(What the task requires): The lines to be extracted begin at the line containing "orange cheese: 0 -> 2" and end at the last line of the data below; copy them exactly and leave out the pictures.

(Data records):
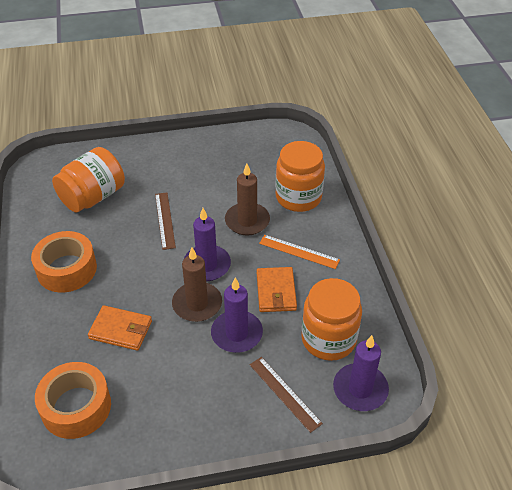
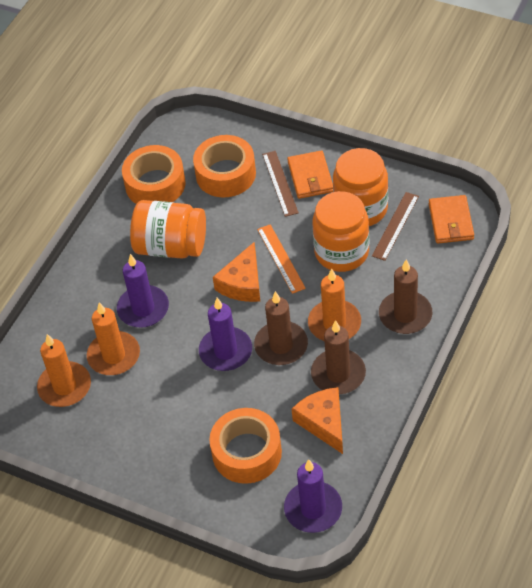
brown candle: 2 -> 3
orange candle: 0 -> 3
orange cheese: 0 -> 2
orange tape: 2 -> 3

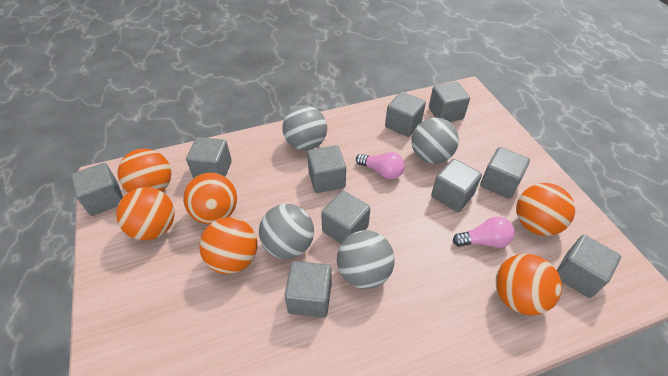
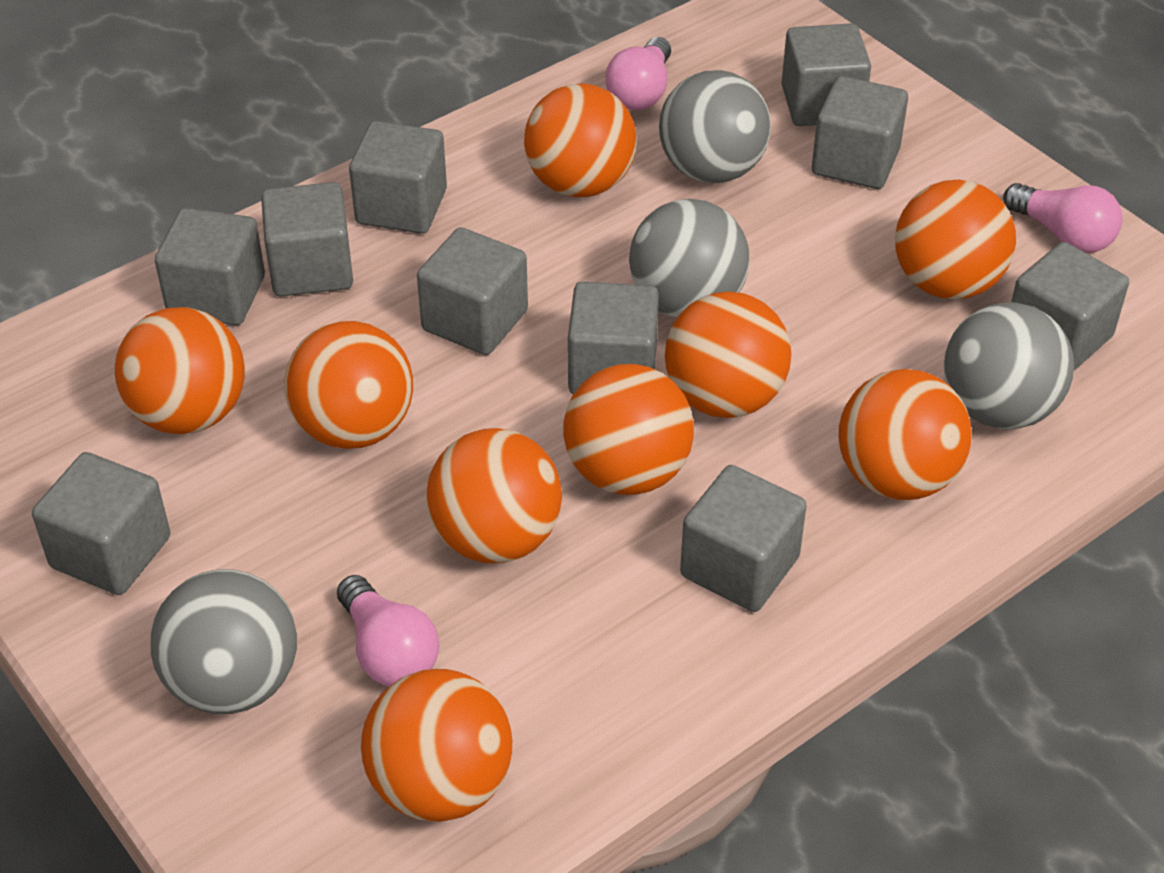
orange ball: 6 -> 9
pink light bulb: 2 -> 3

(Reply to the exercise):
orange cheese: 0 -> 2
orange tape: 2 -> 3

orange ball: 6 -> 9
pink light bulb: 2 -> 3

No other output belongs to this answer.